◆ PROMPT ◆
Should a line below contain the word "plate", report it.

◆ DATA FOR THIS TASK ◆
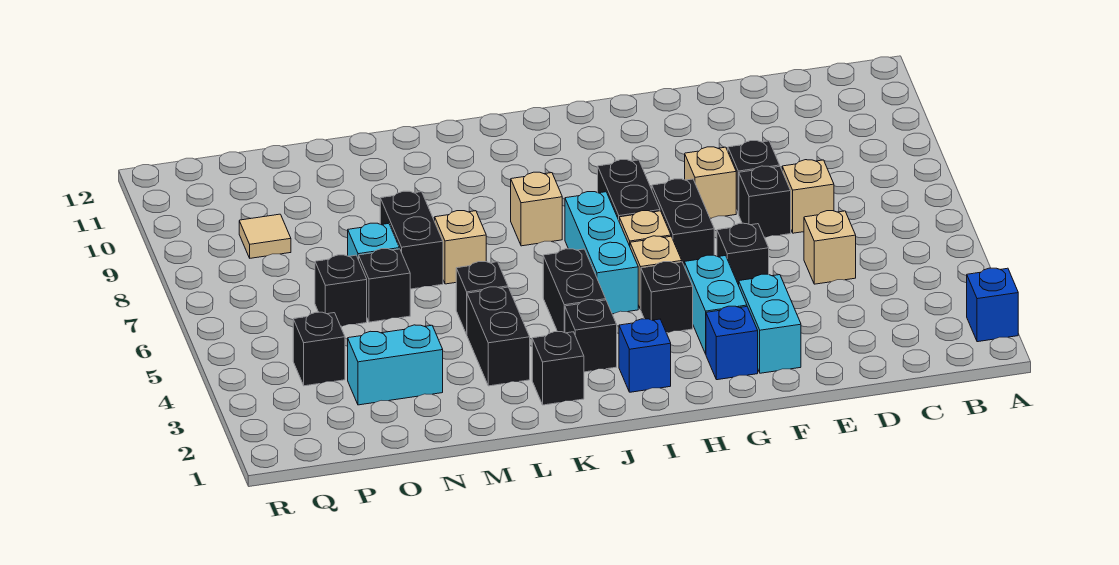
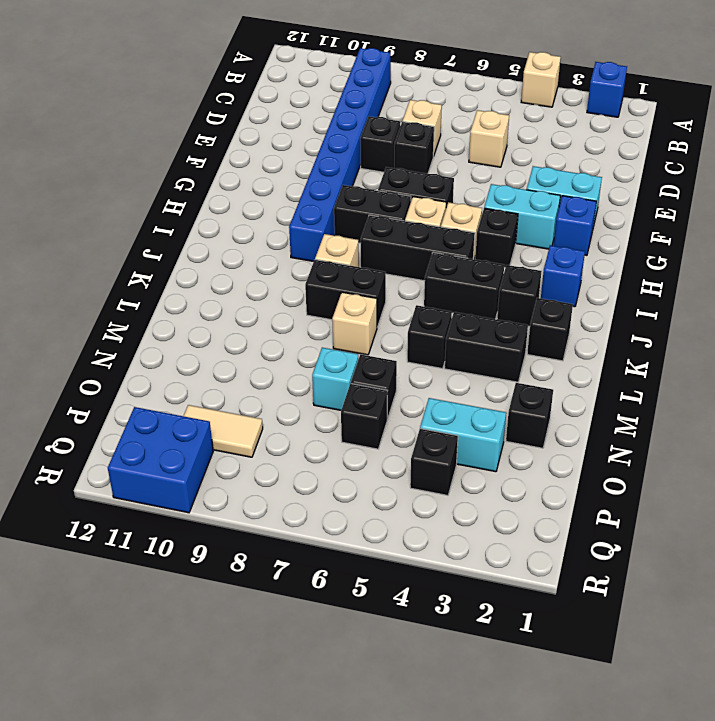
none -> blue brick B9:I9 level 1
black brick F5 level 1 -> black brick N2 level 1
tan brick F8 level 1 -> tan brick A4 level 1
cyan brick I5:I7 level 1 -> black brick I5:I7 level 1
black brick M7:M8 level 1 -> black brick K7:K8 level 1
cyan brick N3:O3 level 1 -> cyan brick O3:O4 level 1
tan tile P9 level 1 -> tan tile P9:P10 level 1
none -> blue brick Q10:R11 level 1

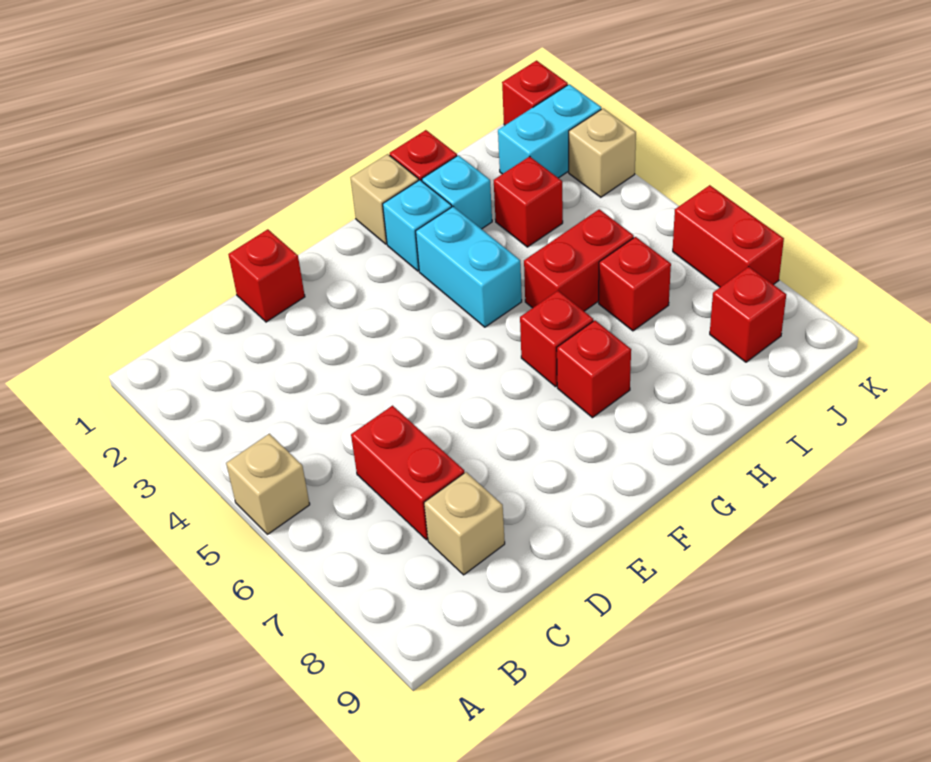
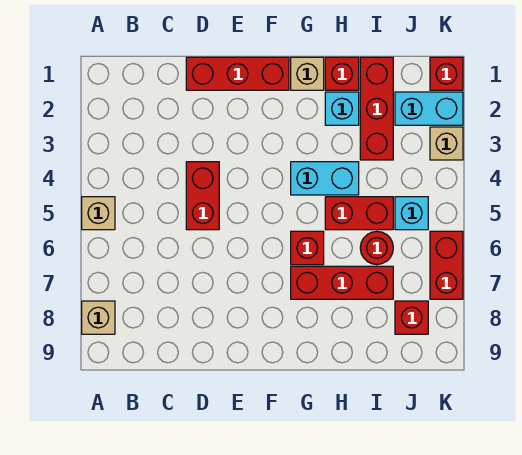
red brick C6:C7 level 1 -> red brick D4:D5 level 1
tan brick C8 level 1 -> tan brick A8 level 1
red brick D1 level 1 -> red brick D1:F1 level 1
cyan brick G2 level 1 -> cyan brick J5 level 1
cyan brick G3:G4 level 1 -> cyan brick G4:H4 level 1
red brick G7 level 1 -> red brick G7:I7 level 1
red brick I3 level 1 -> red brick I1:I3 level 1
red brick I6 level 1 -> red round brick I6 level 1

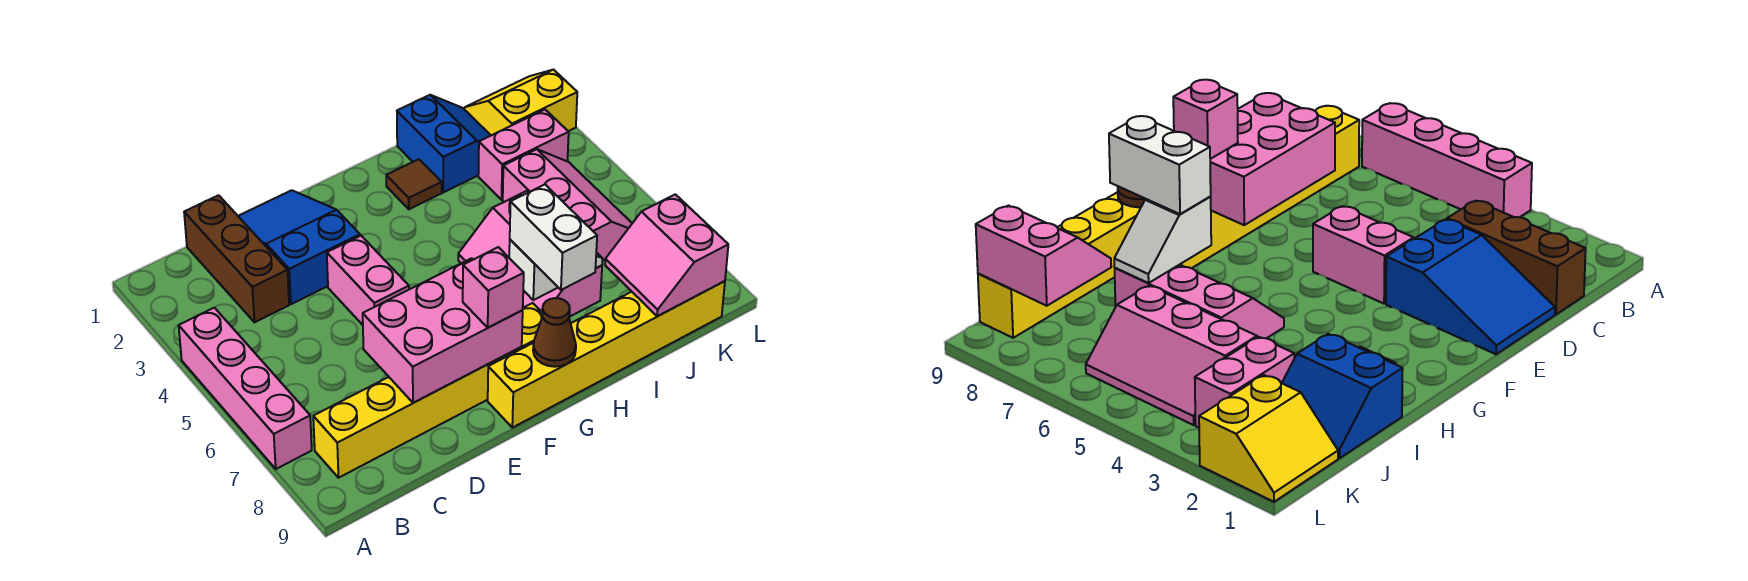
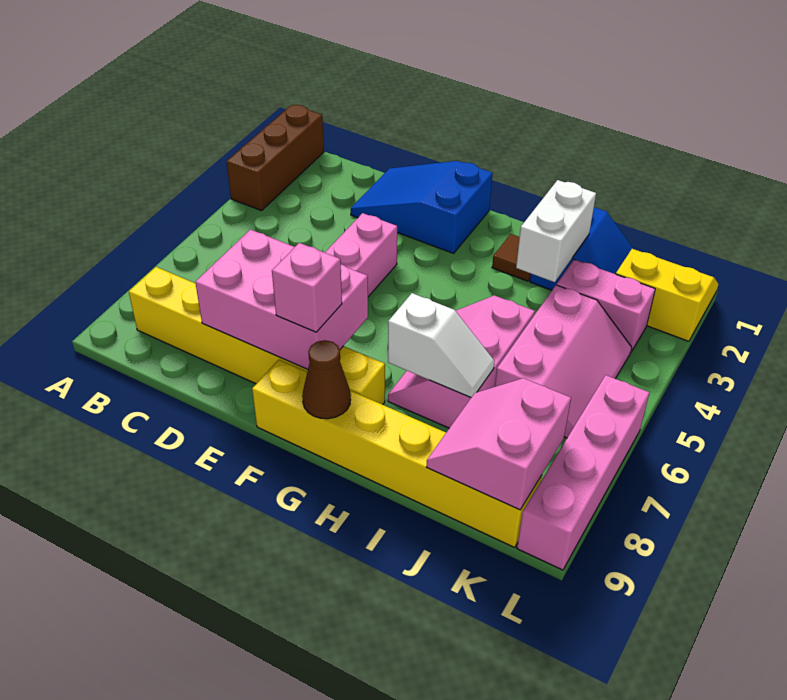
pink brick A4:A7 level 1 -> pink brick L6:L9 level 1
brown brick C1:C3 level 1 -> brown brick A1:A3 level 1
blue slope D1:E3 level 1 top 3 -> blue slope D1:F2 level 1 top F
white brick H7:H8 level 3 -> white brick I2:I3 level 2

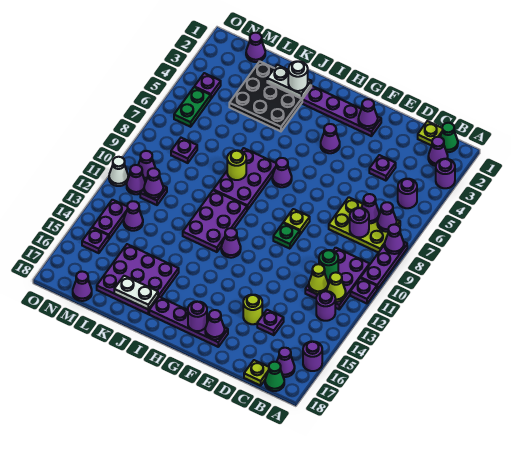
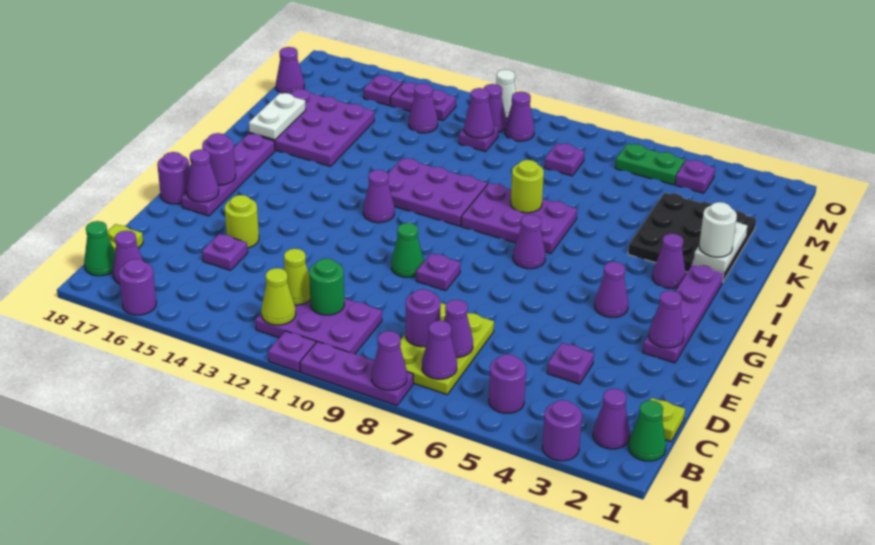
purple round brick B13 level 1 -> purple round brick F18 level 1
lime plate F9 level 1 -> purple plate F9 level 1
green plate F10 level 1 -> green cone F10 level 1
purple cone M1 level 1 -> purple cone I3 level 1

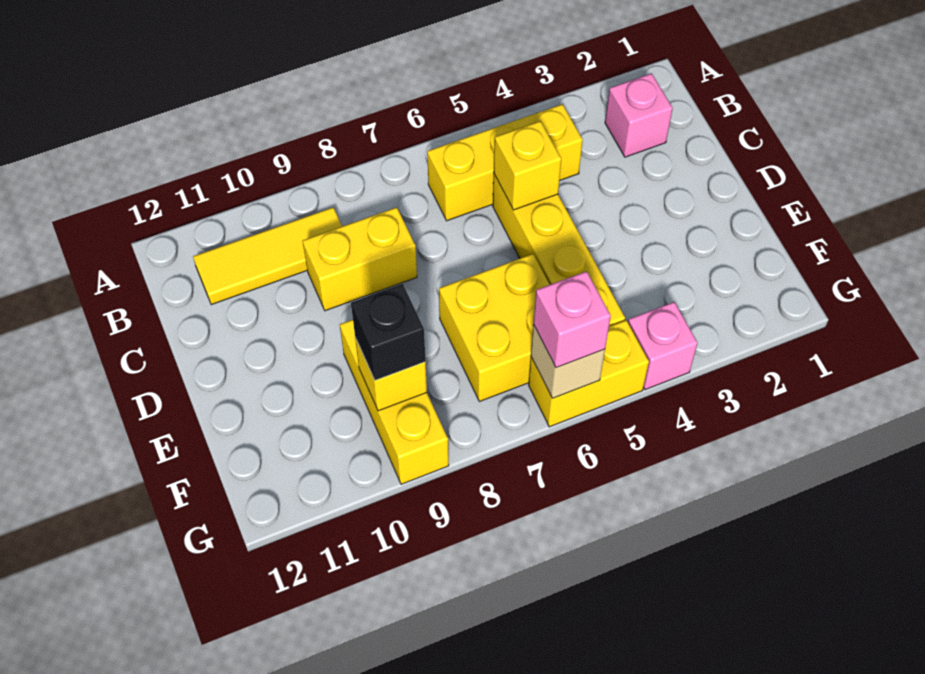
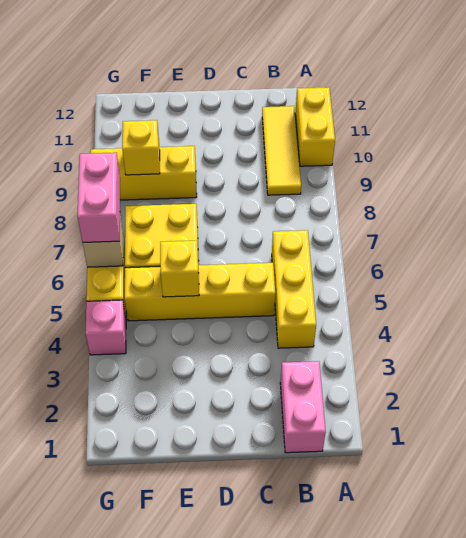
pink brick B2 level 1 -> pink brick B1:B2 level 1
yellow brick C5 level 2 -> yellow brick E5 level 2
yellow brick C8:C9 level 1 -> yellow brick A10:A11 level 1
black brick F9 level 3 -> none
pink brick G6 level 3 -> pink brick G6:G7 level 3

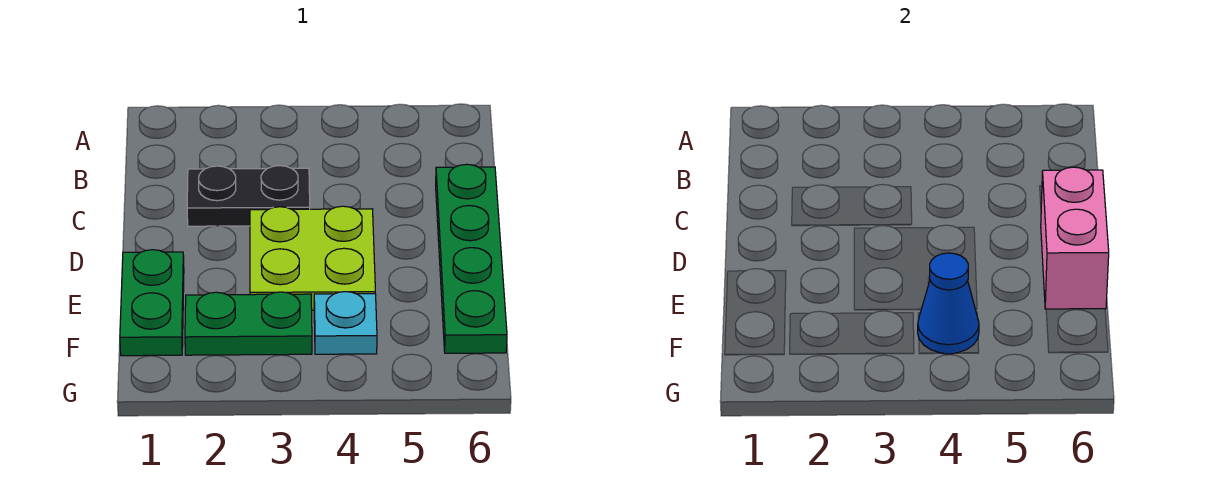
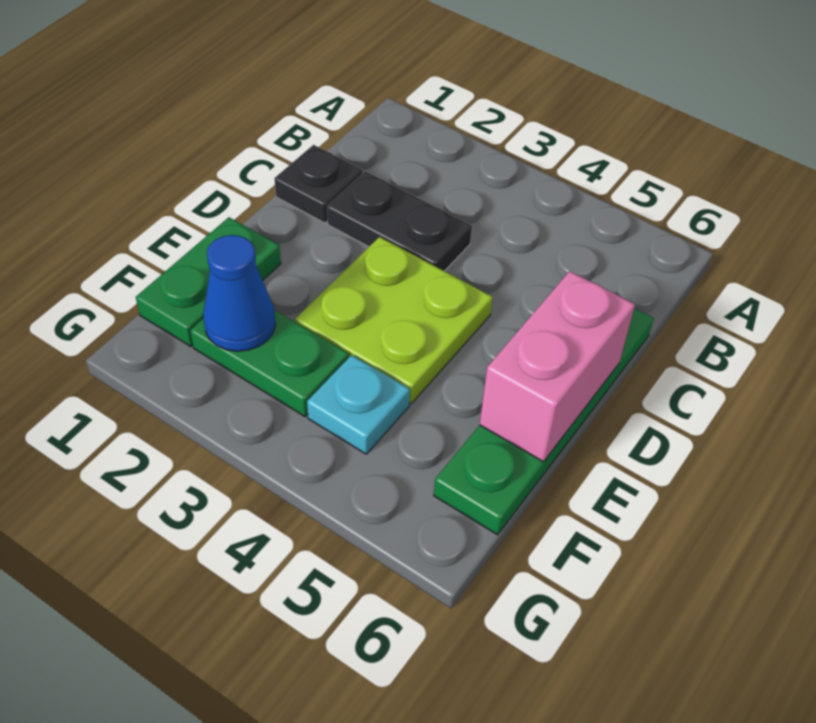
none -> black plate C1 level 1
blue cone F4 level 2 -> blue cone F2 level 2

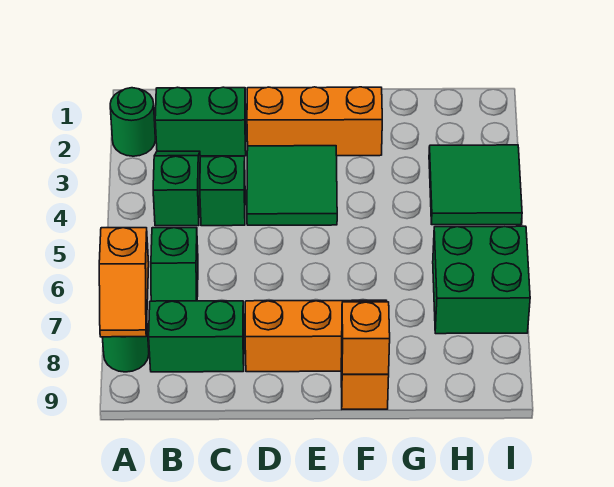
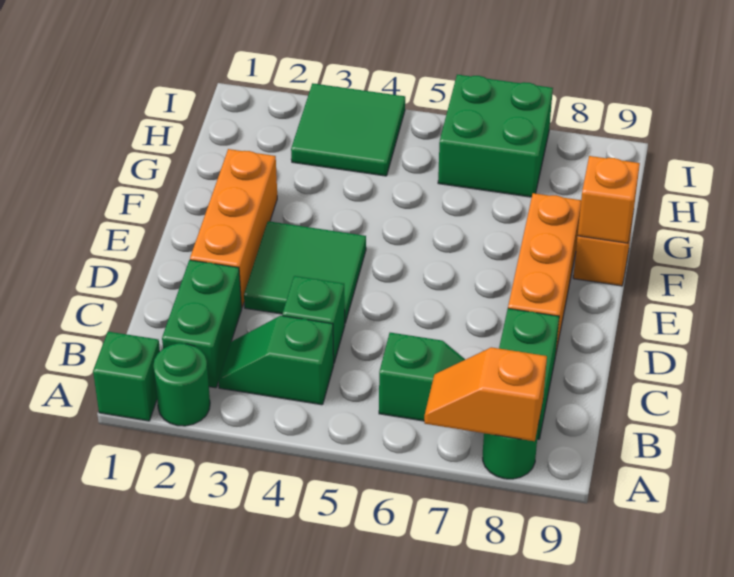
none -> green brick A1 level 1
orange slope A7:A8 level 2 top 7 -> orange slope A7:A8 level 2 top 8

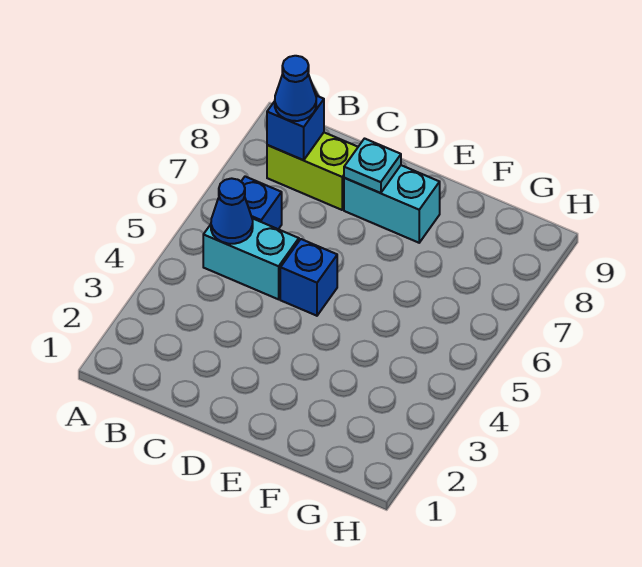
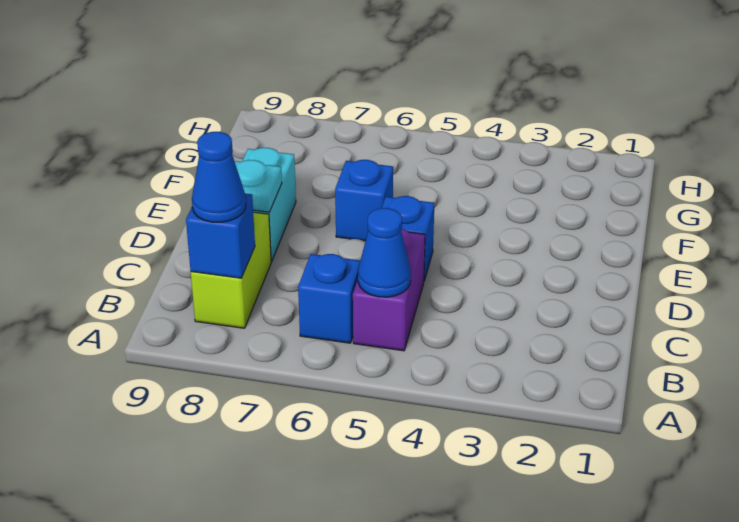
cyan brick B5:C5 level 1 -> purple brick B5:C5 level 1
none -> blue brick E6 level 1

◆ EXERCISE SOLUTION ◆
lime plate F9 level 1 -> purple plate F9 level 1
green plate F10 level 1 -> green cone F10 level 1
none -> black plate C1 level 1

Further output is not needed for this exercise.